*** Block opens ***
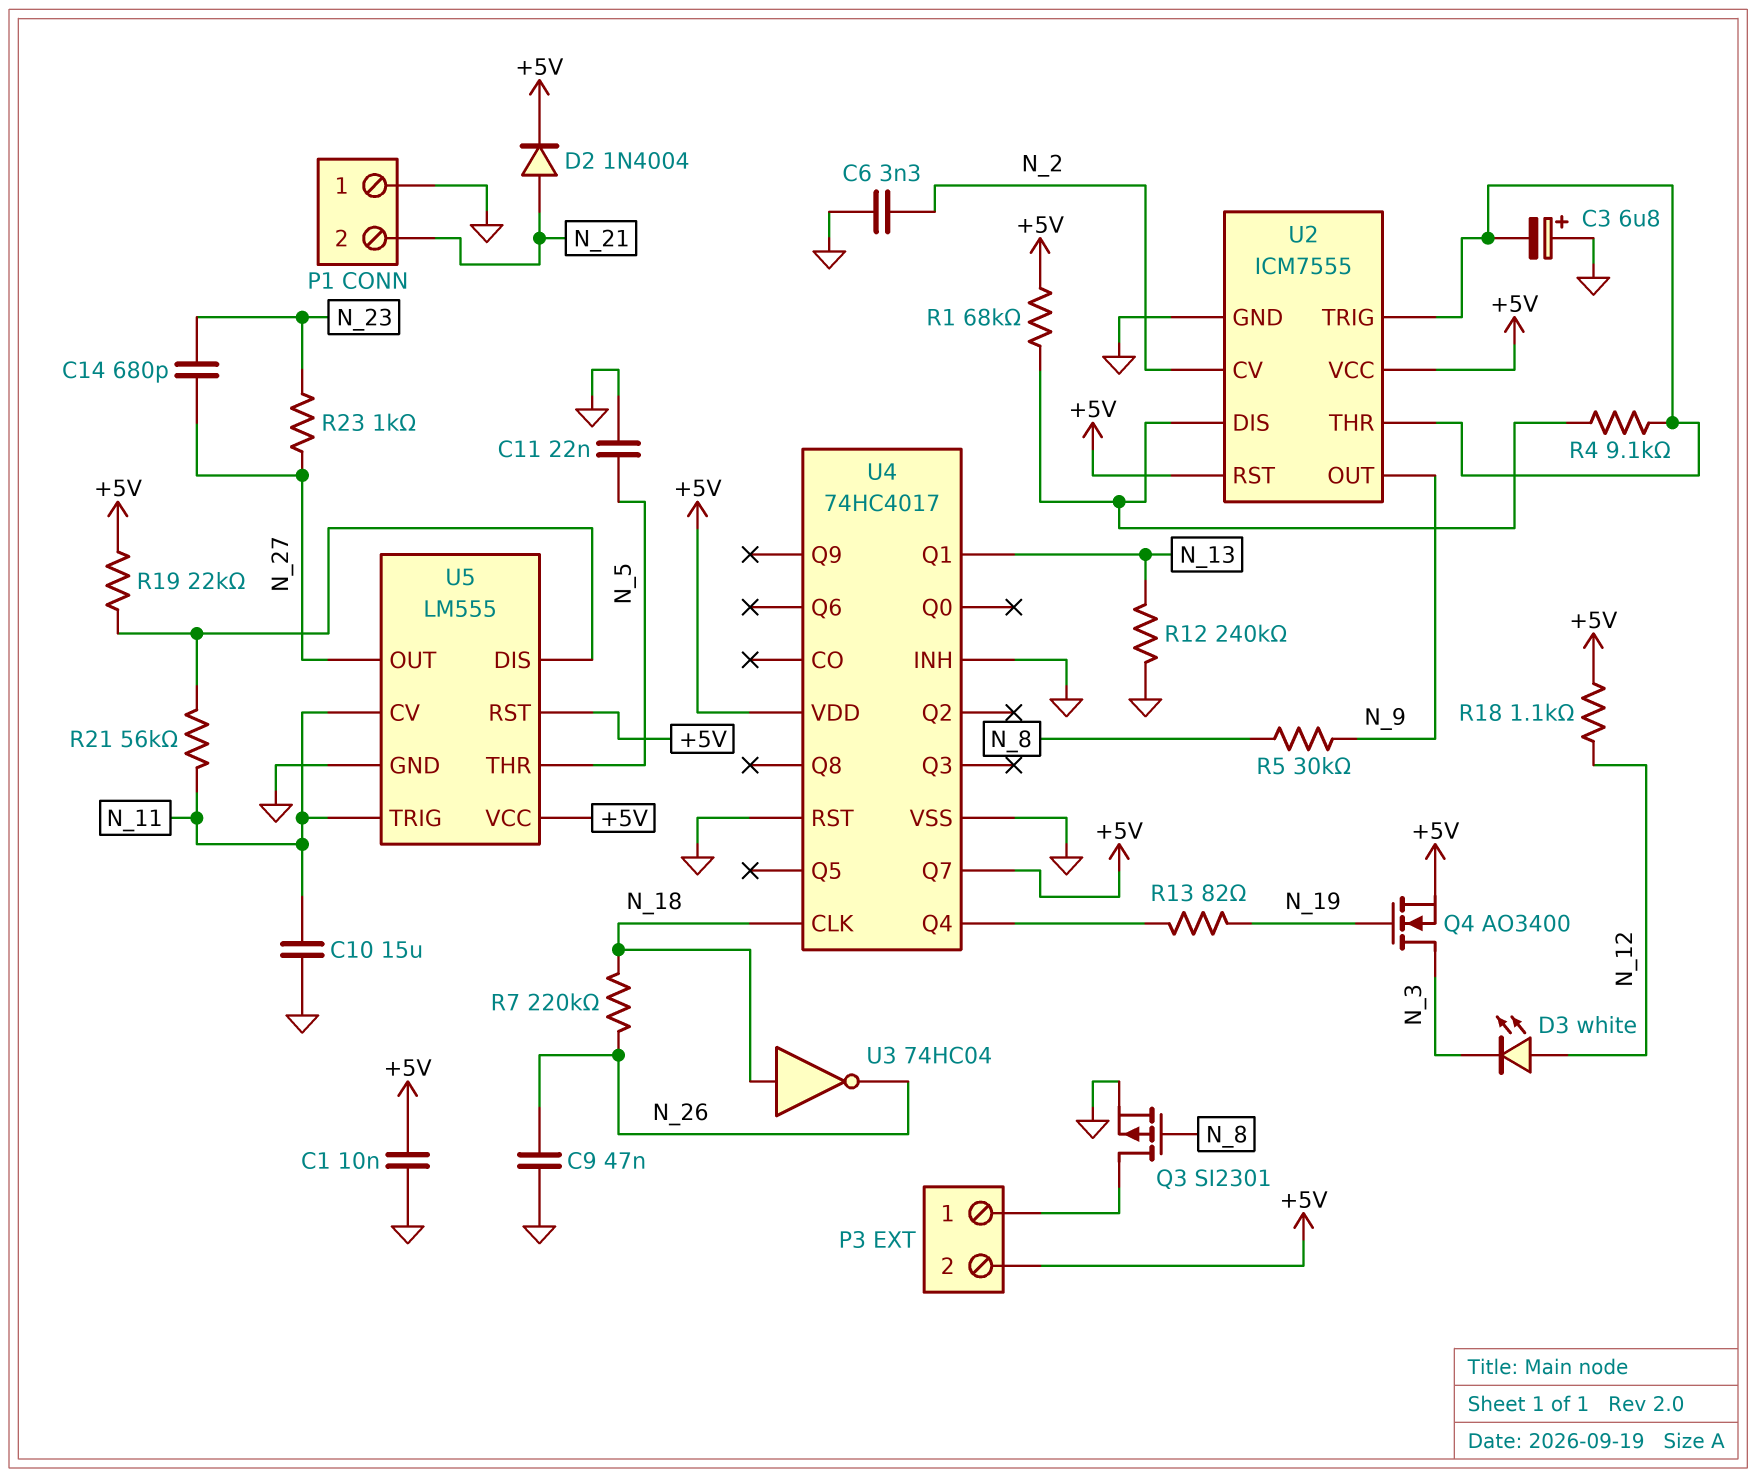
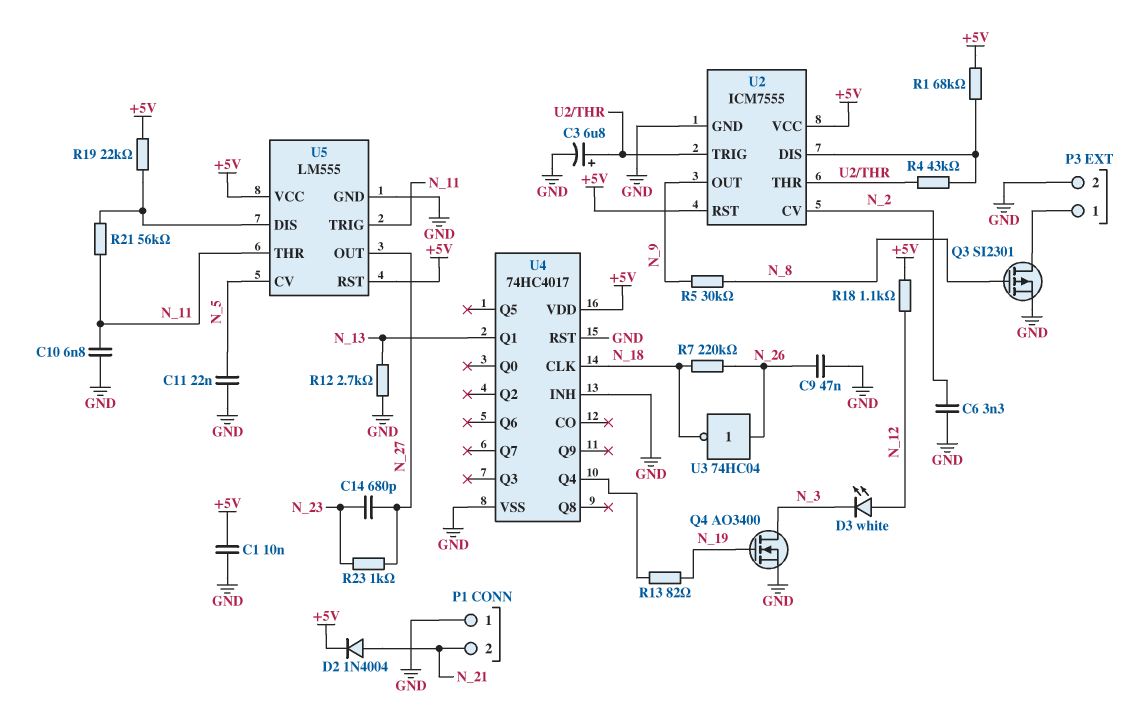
C3: 6.8uF (plus GND, minus U2/THR) -> 6.8uF (plus U2/THR, minus GND)
C10: 15uF (GND, N_11) -> 6.8nF (GND, N_11)
P3 pin 2: +5V -> GND
Q4: NMOS AO3400 (G N_19, D N_3, S +5V) -> NMOS AO3400 (G N_19, D N_3, S GND)
R4: 9.1k (U2/DIS, U2/THR) -> 43k (U2/DIS, U2/THR)
R12: 240k (GND, N_13) -> 2.7k (GND, N_13)
U3: NOT 74HC04 (in N_18, out N_26) -> NOT 74HC04 (in N_26, out N_18)
U4 pin Q7: +5V -> none
U5 pin CV: N_11 -> N_5
U5 pin THR: N_5 -> N_11

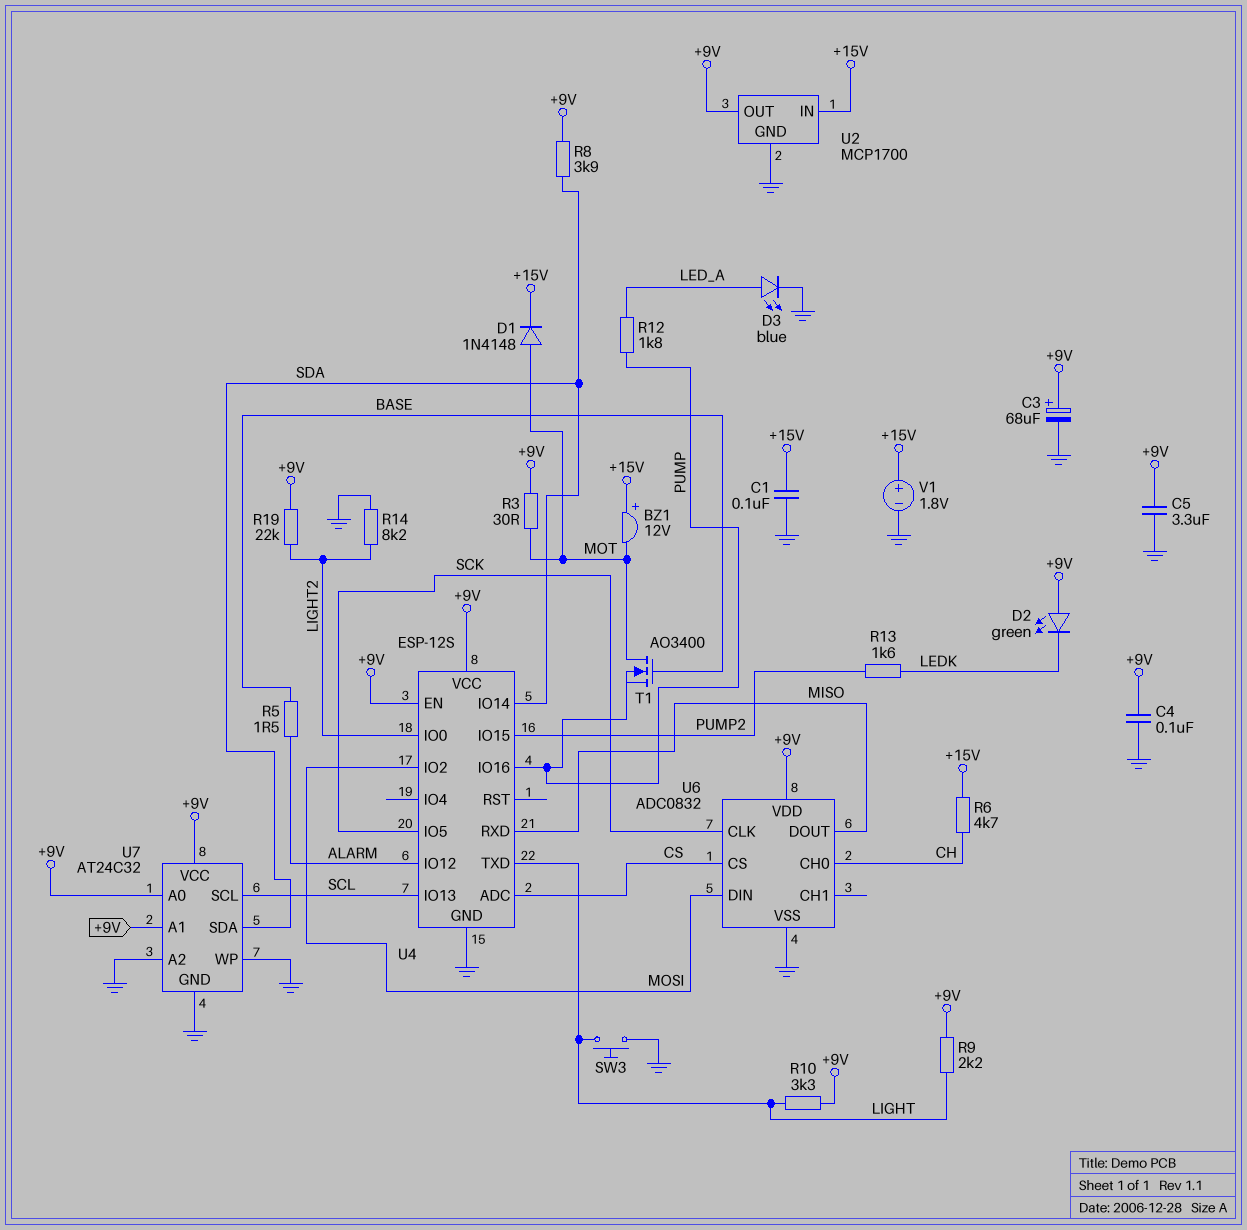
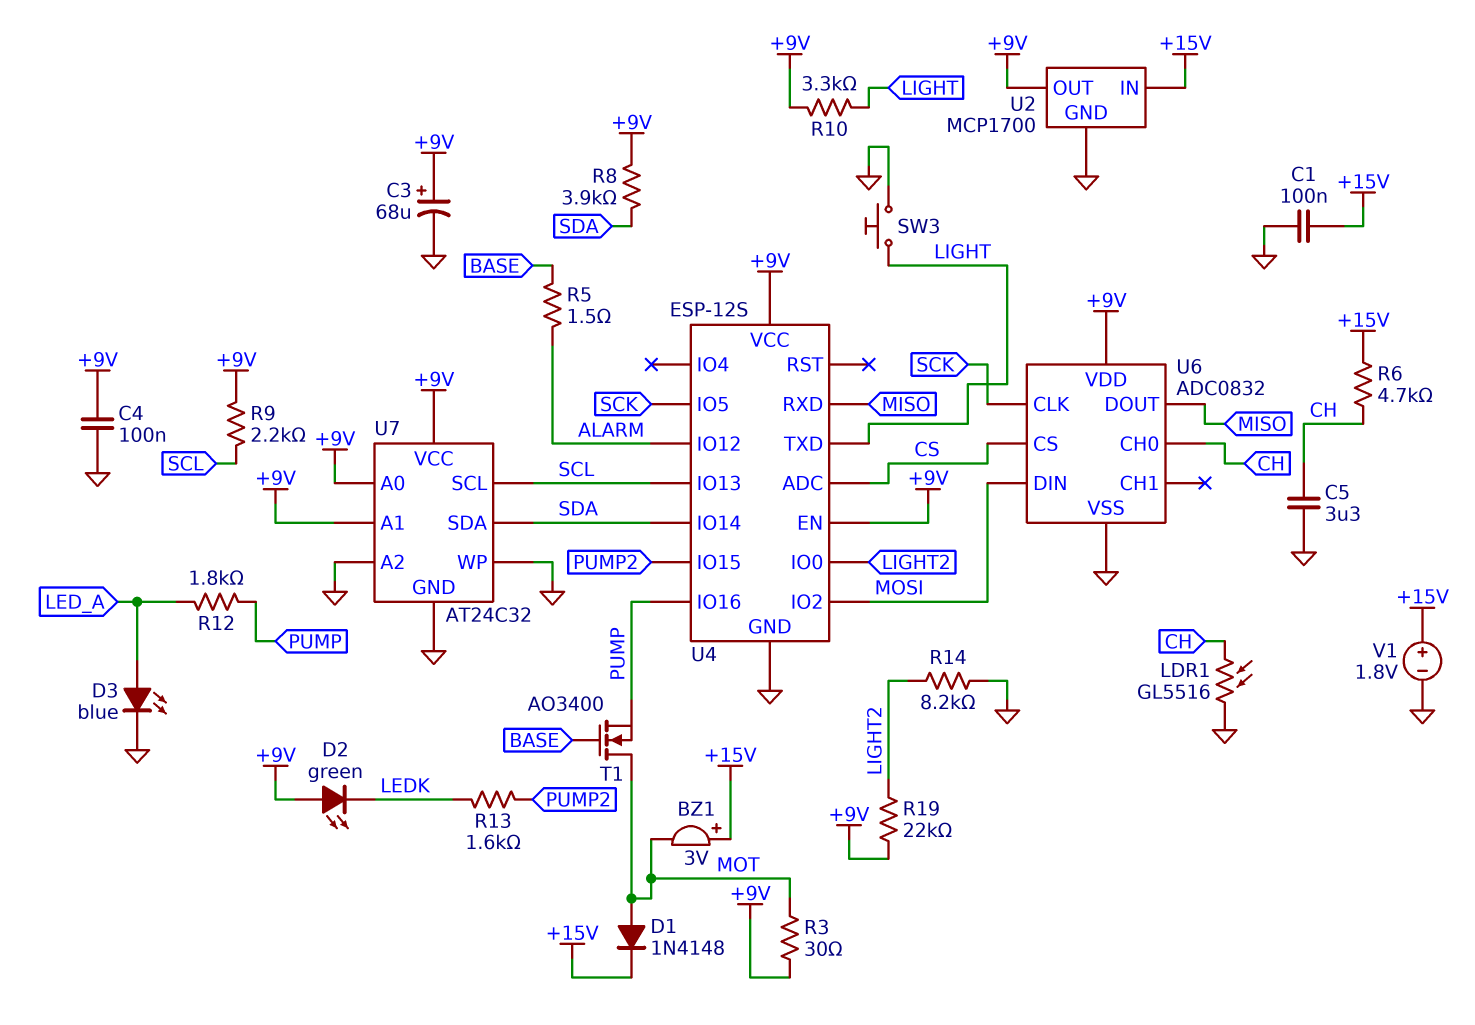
BZ1: buzzer 12V (plus +15V, minus MOT) -> buzzer 3V (plus +15V, minus MOT)
C5: 3.3uF (+9V, GND) -> 3.3uF (CH, GND)
LDR1: none -> GL5516 (CH, GND)
R9: 2.2k (+9V, LIGHT) -> 2.2k (+9V, SCL)

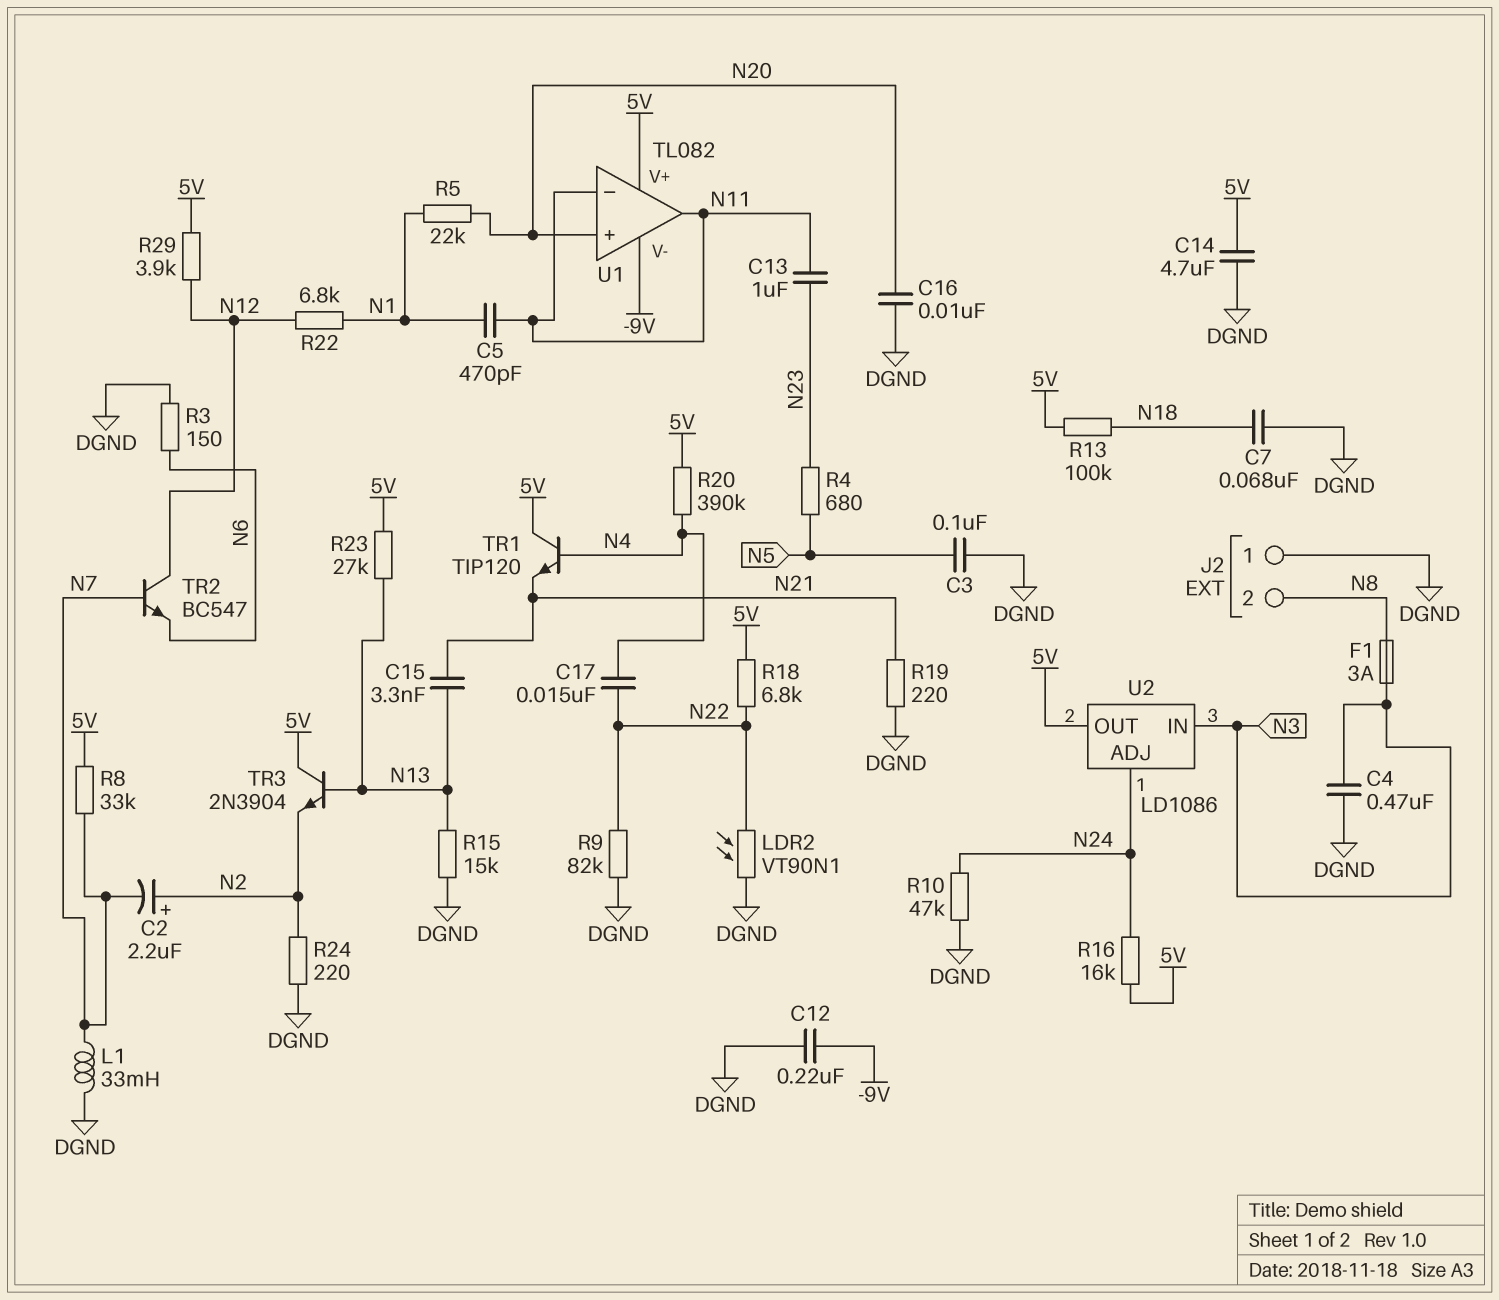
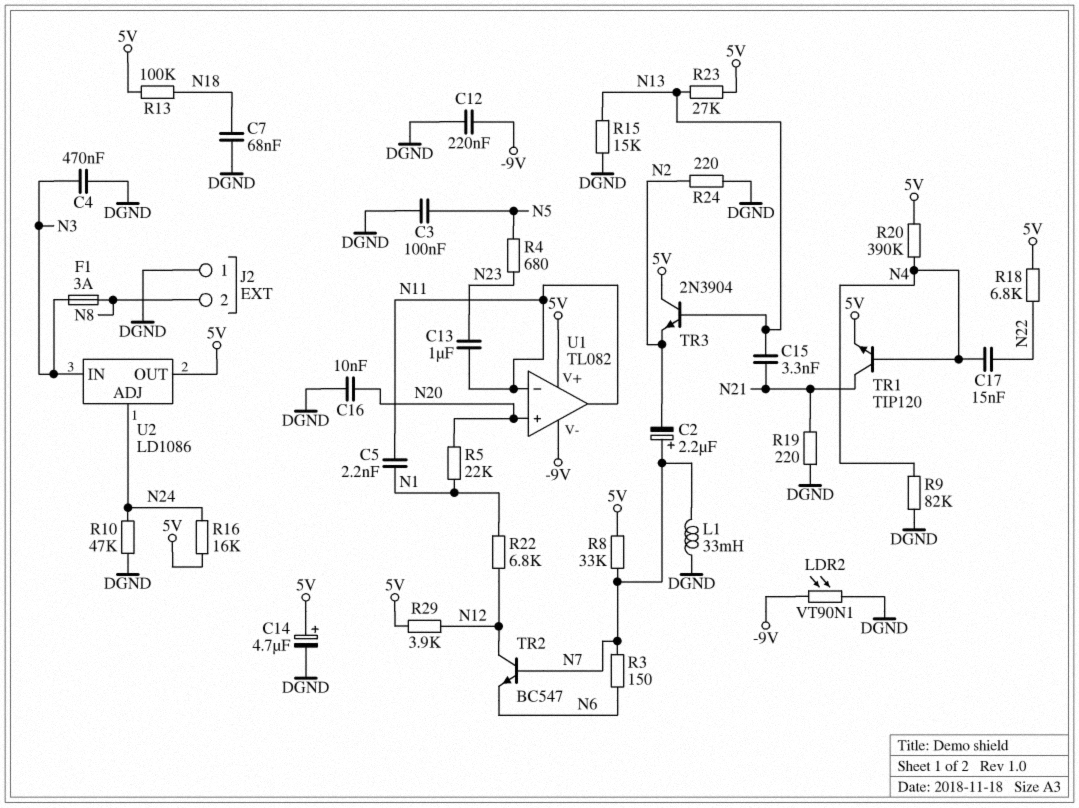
C2: 2.2uF (plus N2, minus N7) -> 2.2uF (plus N7, minus N2)
C5: 470pF (N1, N11) -> 2.2nF (N1, N11)
C14: 4.7uF (5V, DGND) -> 4.7uF (plus 5V, minus DGND)
LDR2: VT90N1 (DGND, N22) -> VT90N1 (-9V, DGND)
R3: 150 (DGND, N6) -> 150 (N6, N7)
R9: 82k (DGND, N22) -> 82k (DGND, N4)
TR1: NPN TIP120 (B N4, C 5V, E N21) -> NPN TIP120 (B N4, C N21, E 5V)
*** Block closes ***
__WORK ORDER__.
Exactly as written above, print every record, and keep the pictures out.

__SOLUTION TO THE EXERCISE__.
C3: 6.8uF (plus GND, minus U2/THR) -> 6.8uF (plus U2/THR, minus GND)
C10: 15uF (GND, N_11) -> 6.8nF (GND, N_11)
P3 pin 2: +5V -> GND
Q4: NMOS AO3400 (G N_19, D N_3, S +5V) -> NMOS AO3400 (G N_19, D N_3, S GND)
R4: 9.1k (U2/DIS, U2/THR) -> 43k (U2/DIS, U2/THR)
R12: 240k (GND, N_13) -> 2.7k (GND, N_13)
U3: NOT 74HC04 (in N_18, out N_26) -> NOT 74HC04 (in N_26, out N_18)
U4 pin Q7: +5V -> none
U5 pin CV: N_11 -> N_5
U5 pin THR: N_5 -> N_11

BZ1: buzzer 12V (plus +15V, minus MOT) -> buzzer 3V (plus +15V, minus MOT)
C5: 3.3uF (+9V, GND) -> 3.3uF (CH, GND)
LDR1: none -> GL5516 (CH, GND)
R9: 2.2k (+9V, LIGHT) -> 2.2k (+9V, SCL)

C2: 2.2uF (plus N2, minus N7) -> 2.2uF (plus N7, minus N2)
C5: 470pF (N1, N11) -> 2.2nF (N1, N11)
C14: 4.7uF (5V, DGND) -> 4.7uF (plus 5V, minus DGND)
LDR2: VT90N1 (DGND, N22) -> VT90N1 (-9V, DGND)
R3: 150 (DGND, N6) -> 150 (N6, N7)
R9: 82k (DGND, N22) -> 82k (DGND, N4)
TR1: NPN TIP120 (B N4, C 5V, E N21) -> NPN TIP120 (B N4, C N21, E 5V)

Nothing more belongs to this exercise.